## ACTIVITY:
Begin with the line where "R3: 68k (+12V, U1/PB1) -> 18k (+12V, U1/PB1)" appears. Set down that line and the rest of the records below it exactly as given.

[Stored records]
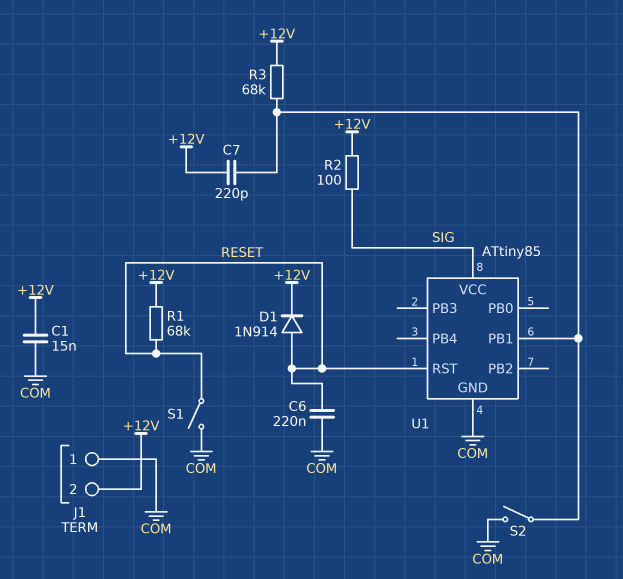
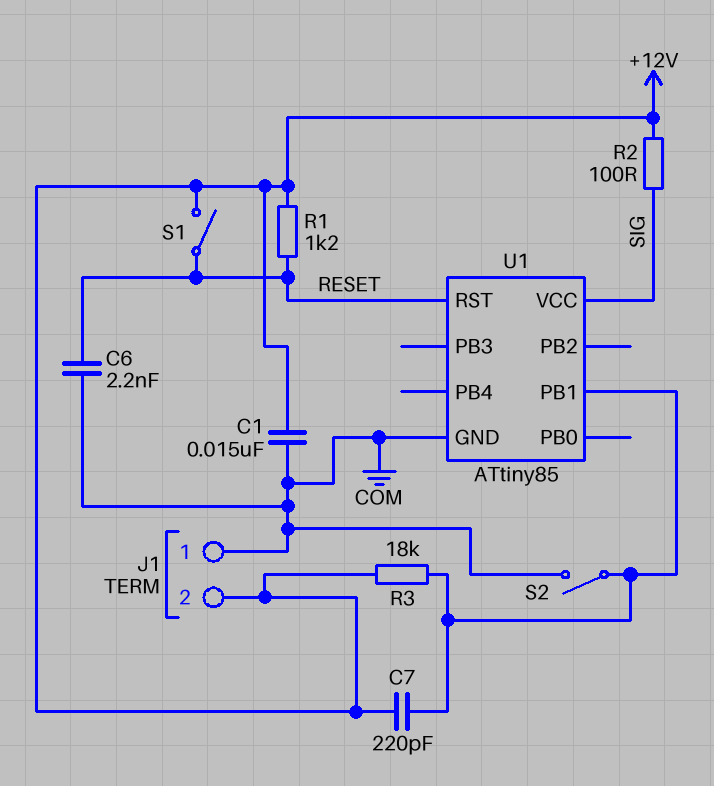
C6: 220nF (COM, RESET) -> 2.2nF (COM, RESET)
D1: diode 1N914 (A RESET, K +12V) -> none
R1: 68k (+12V, RESET) -> 1.2k (+12V, RESET)
R3: 68k (+12V, U1/PB1) -> 18k (+12V, U1/PB1)
S1: switch (COM, RESET) -> switch (+12V, RESET)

## TASK RESULT:
R3: 68k (+12V, U1/PB1) -> 18k (+12V, U1/PB1)
S1: switch (COM, RESET) -> switch (+12V, RESET)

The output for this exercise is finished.